EXERCISE AIM: Restate the entries below exactly, and keep all images out of the answer.

DATA UNDER STUDY:

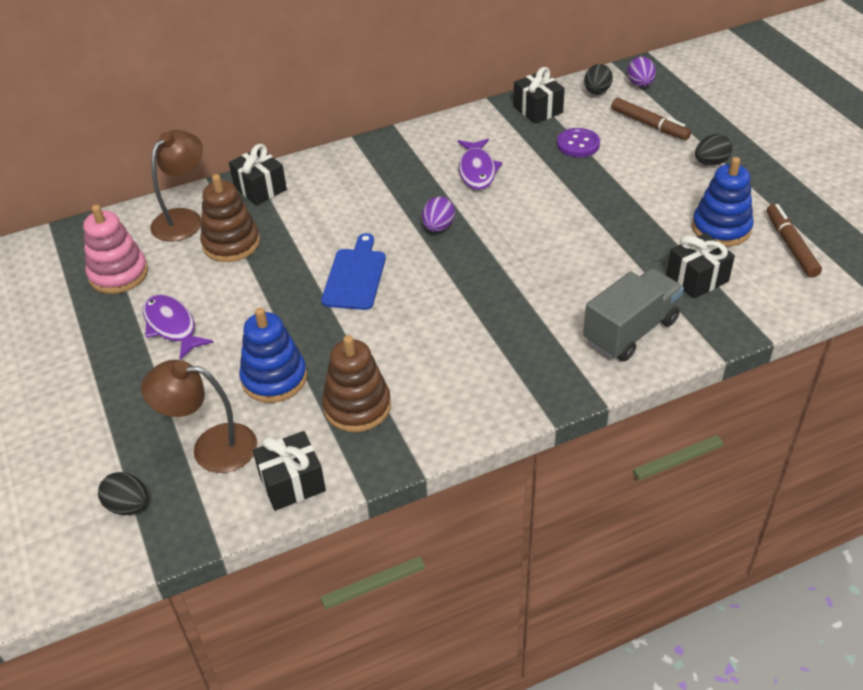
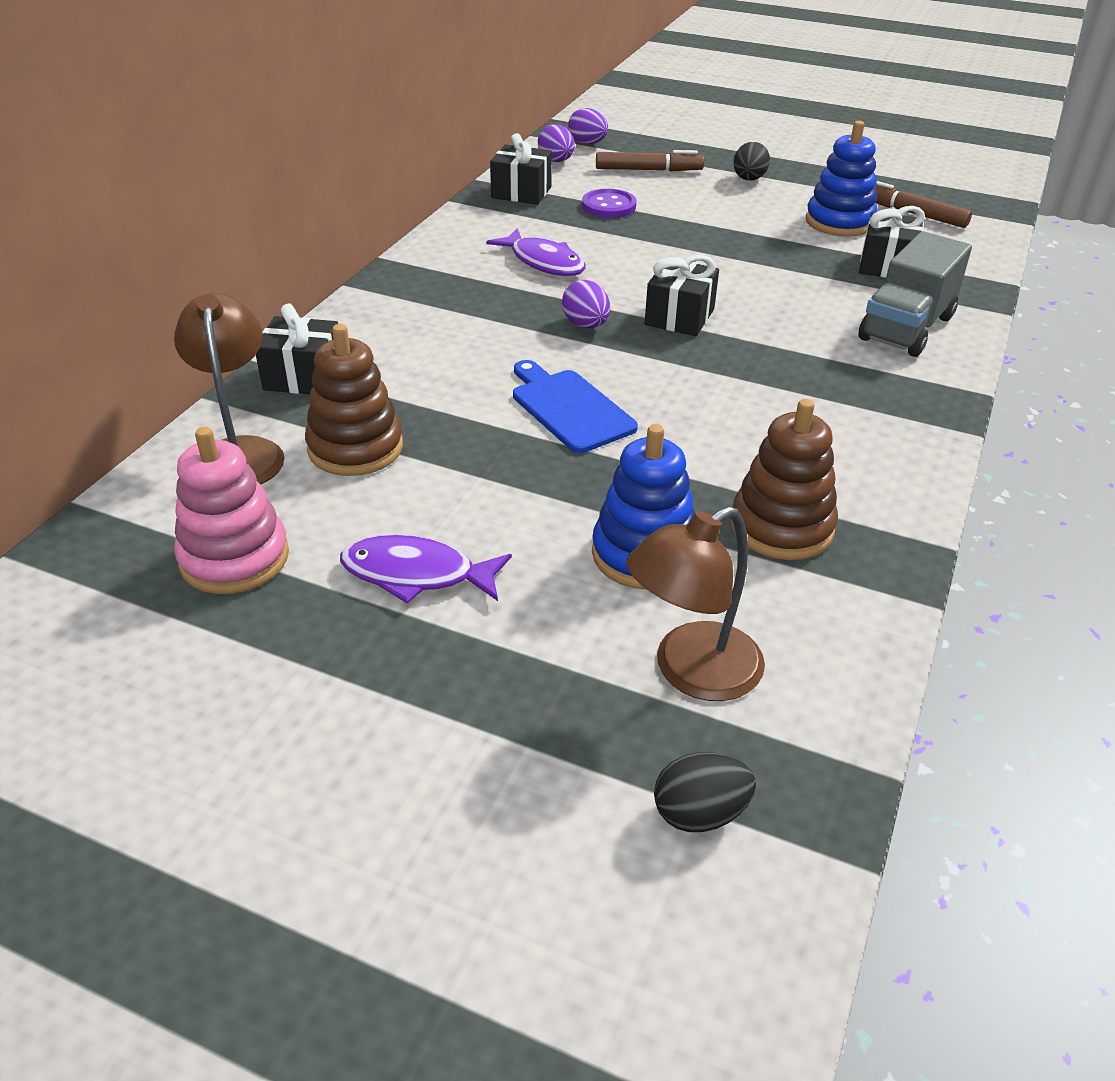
camera: 45 degrees left, 5 degrees down
black gift [253,431,326,511] -> black gift moved to [645,255,719,336]
grey truck [583,268,684,361] -> grey truck turned 150 degrees counterclockwise [858,231,972,357]
black egg [584,64,613,94] -> purple egg [538,124,575,162]

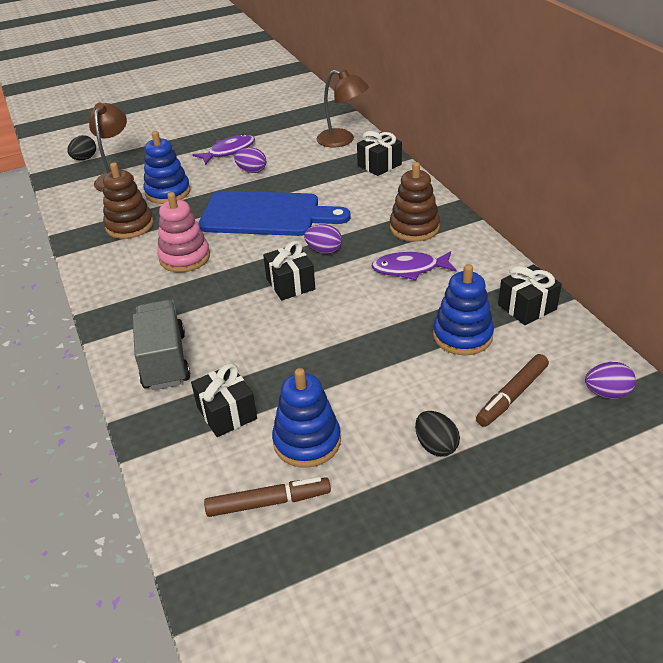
camera: 135 degrees right, 0 degrees up
pink stacking toy [174,427,289,594] -> pink stacking toy moved to [157,192,210,273]
brown stacking toy [305,324,403,476] -> brown stacking toy moved to [390,162,440,241]
blue cutting board [513,360,638,453] -> blue cutting board [199,191,351,236], size x1.70
purple egg [538,124,575,162] -> purple egg moved to [234,148,266,173]
purple button [582,189,637,218] -> blue stacking toy [433,264,494,356]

YOUR RESPONSE:
camera: 45 degrees left, 5 degrees down
black gift [253,431,326,511] -> black gift moved to [645,255,719,336]
grey truck [583,268,684,361] -> grey truck turned 150 degrees counterclockwise [858,231,972,357]
black egg [584,64,613,94] -> purple egg [538,124,575,162]

camera: 135 degrees right, 0 degrees up
pink stacking toy [174,427,289,594] -> pink stacking toy moved to [157,192,210,273]
brown stacking toy [305,324,403,476] -> brown stacking toy moved to [390,162,440,241]
blue cutting board [513,360,638,453] -> blue cutting board [199,191,351,236], size x1.70
purple egg [538,124,575,162] -> purple egg moved to [234,148,266,173]
purple button [582,189,637,218] -> blue stacking toy [433,264,494,356]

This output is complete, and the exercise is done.